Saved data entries
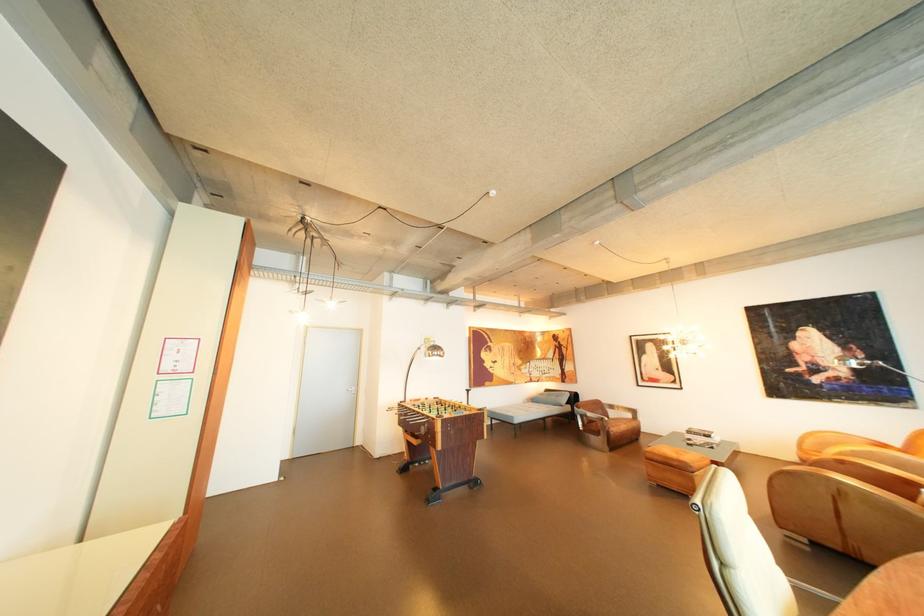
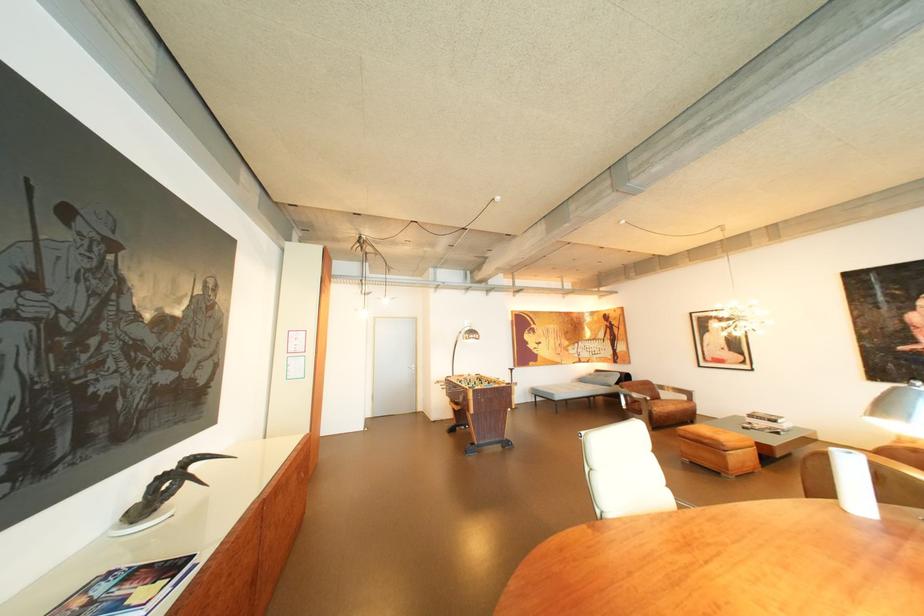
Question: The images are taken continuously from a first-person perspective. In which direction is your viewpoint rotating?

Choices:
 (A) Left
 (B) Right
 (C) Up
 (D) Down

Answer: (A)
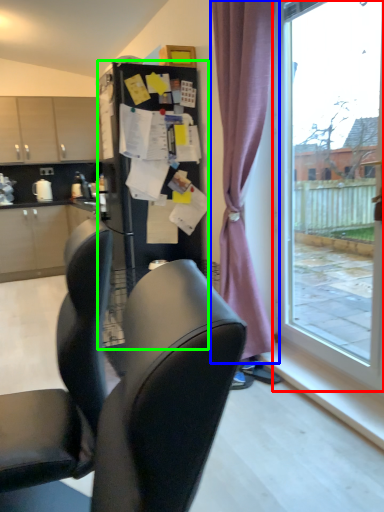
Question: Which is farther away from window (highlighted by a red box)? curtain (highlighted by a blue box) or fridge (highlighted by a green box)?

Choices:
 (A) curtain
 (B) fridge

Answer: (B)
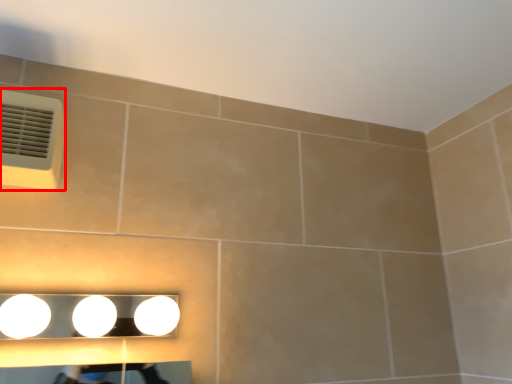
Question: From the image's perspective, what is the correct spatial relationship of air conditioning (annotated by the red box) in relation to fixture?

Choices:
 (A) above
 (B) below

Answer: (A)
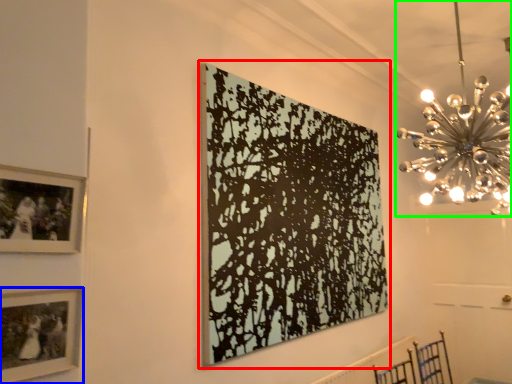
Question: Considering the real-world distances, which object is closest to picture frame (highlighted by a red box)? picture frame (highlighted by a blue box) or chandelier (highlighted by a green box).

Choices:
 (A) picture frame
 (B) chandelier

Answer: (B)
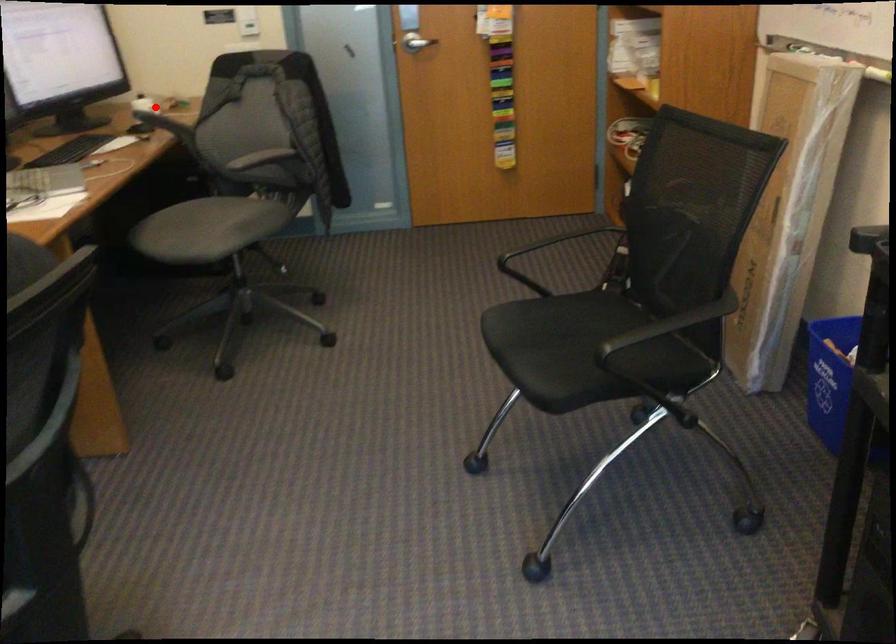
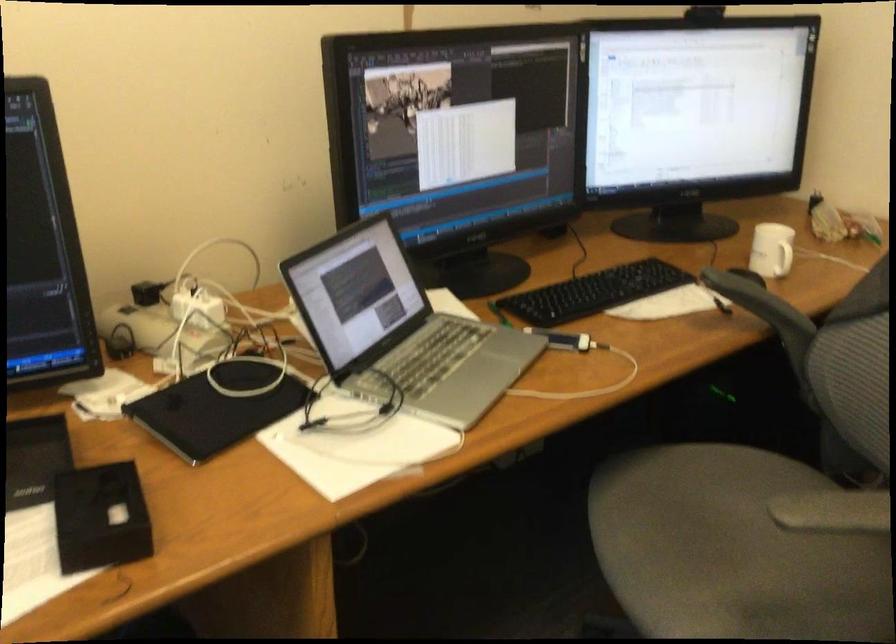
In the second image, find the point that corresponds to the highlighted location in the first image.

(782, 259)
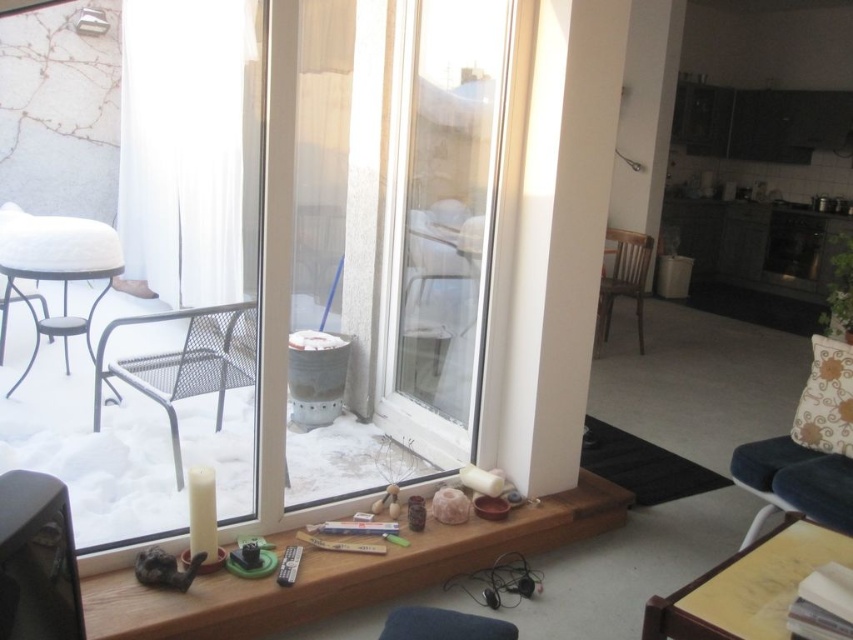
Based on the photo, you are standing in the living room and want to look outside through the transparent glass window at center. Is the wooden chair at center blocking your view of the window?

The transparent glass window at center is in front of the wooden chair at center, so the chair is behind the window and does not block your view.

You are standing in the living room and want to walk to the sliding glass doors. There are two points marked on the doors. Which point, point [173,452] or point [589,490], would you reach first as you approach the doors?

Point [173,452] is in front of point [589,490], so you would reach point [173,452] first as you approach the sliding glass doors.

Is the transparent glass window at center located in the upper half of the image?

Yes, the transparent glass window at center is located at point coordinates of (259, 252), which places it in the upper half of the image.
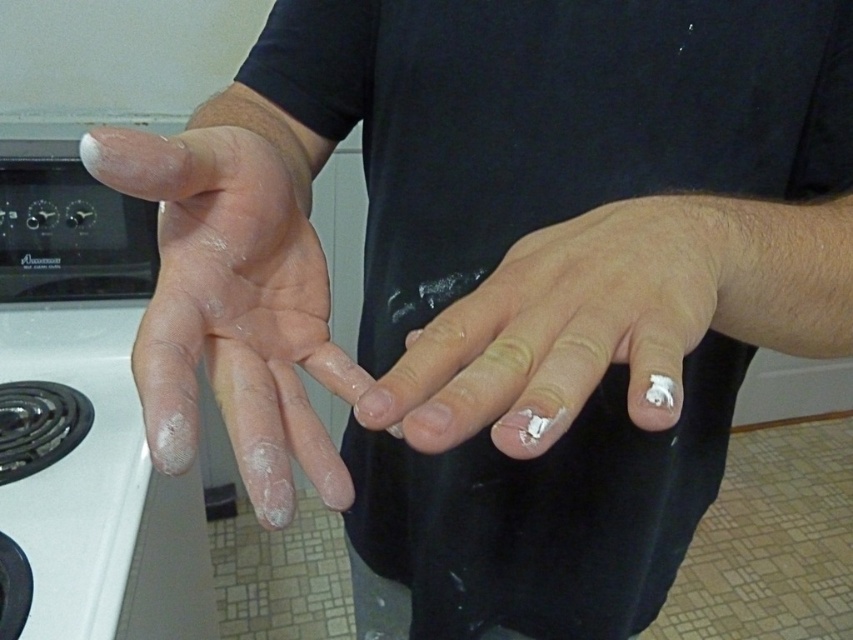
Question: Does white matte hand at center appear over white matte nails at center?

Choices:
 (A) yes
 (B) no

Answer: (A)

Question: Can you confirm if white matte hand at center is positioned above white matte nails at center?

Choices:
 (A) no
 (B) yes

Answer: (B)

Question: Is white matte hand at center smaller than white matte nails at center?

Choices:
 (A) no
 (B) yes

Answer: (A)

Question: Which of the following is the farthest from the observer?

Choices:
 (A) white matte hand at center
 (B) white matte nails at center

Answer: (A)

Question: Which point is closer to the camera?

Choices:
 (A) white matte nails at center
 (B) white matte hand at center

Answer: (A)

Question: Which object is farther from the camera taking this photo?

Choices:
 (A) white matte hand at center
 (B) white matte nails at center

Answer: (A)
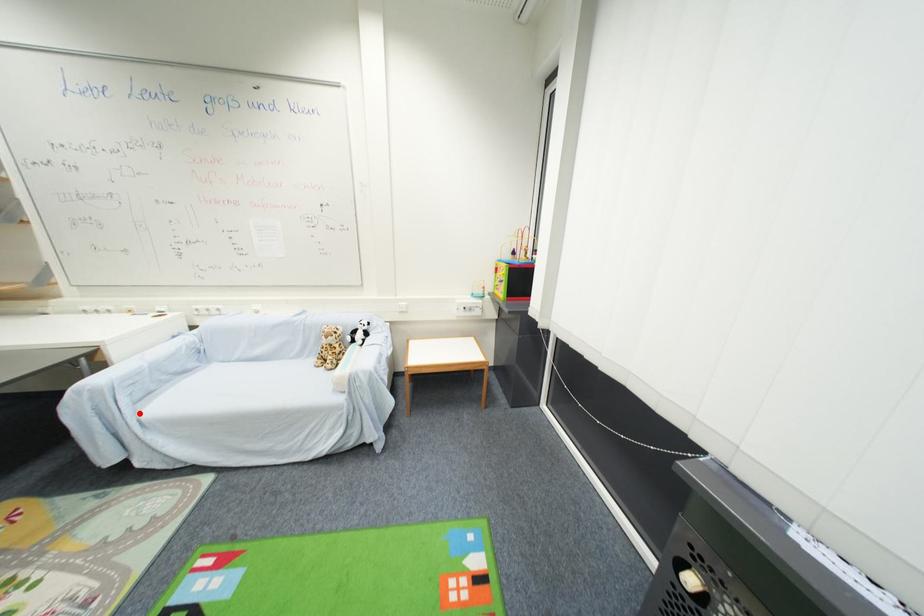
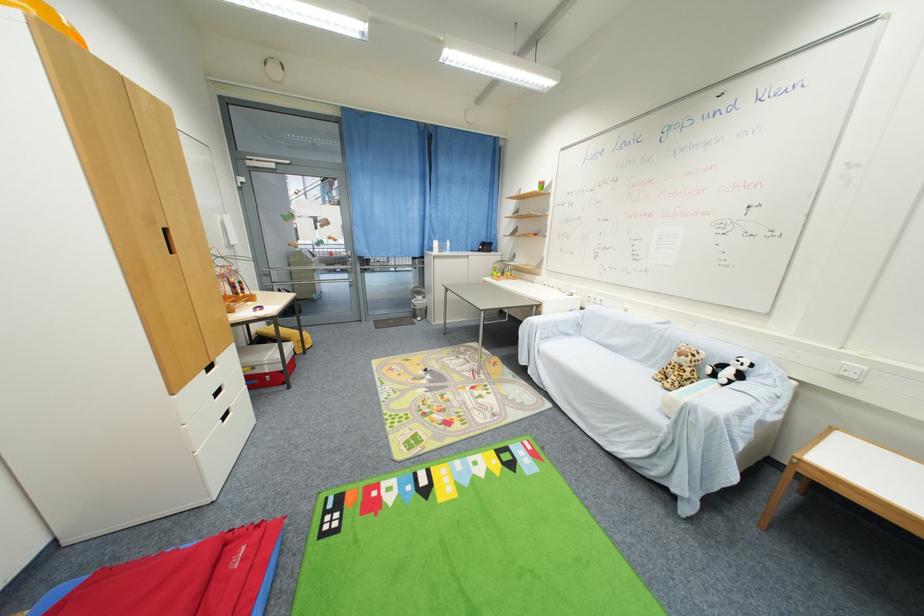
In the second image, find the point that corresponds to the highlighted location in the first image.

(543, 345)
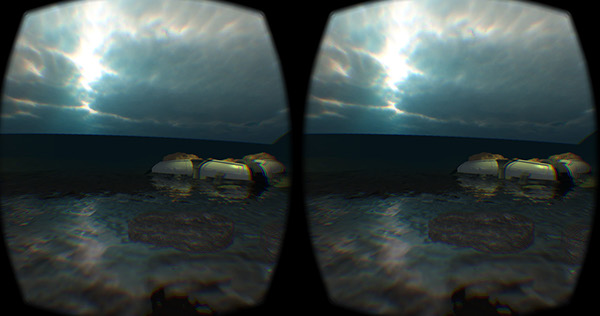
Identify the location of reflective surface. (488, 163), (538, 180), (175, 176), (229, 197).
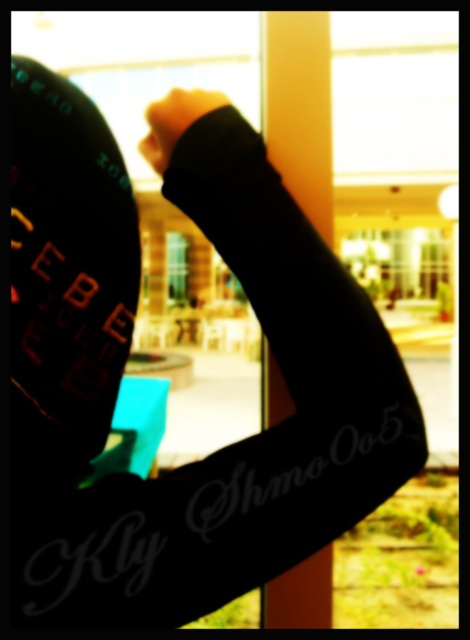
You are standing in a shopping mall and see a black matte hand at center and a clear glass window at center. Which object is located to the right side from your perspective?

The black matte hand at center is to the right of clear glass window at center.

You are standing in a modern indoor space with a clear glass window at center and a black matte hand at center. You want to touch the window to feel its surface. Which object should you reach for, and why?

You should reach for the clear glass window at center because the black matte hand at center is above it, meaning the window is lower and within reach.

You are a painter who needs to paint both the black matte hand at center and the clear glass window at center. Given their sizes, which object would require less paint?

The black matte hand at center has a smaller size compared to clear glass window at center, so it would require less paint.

▶ DESCRIPTION OF THE TASK
Rewrite the material from its beginning through the line containing "Yes, the transparent", inclusive, changing every "highlighted" to "outlined" and leaving the rest unchanged. Omit the pictures.

▶ PROBLEM SOLUTION
Question: The images are taken continuously from a first-person perspective. In which direction is your viewpoint rotating?

Choices:
 (A) Left
 (B) Right
 (C) Up
 (D) Down

Answer: (A)
Question: Which is farther away from window (outlined by a red box)? curtain (outlined by a blue box) or fridge (outlined by a green box)?

Choices:
 (A) curtain
 (B) fridge

Answer: (B)
Question: From the image's perspective, what is the correct spatial relationship of air conditioning (annotated by the red box) in relation to fixture?

Choices:
 (A) above
 (B) below

Answer: (A)
Question: Considering the real-world distances, which object is closest to picture frame (outlined by a red box)? picture frame (outlined by a blue box) or chandelier (outlined by a green box).

Choices:
 (A) picture frame
 (B) chandelier

Answer: (B)
In the second image, find the point that corresponds to the outlined location in the first image.

(782, 259)
Based on the photo, you are standing in the living room and want to look outside through the transparent glass window at center. Is the wooden chair at center blocking your view of the window?

The transparent glass window at center is in front of the wooden chair at center, so the chair is behind the window and does not block your view.

You are standing in the living room and want to walk to the sliding glass doors. There are two points marked on the doors. Which point, point [173,452] or point [589,490], would you reach first as you approach the doors?

Point [173,452] is in front of point [589,490], so you would reach point [173,452] first as you approach the sliding glass doors.

Is the transparent glass window at center located in the upper half of the image?

Yes, the transparent glass window at center is located at point coordinates of (259, 252), which places it in the upper half of the image.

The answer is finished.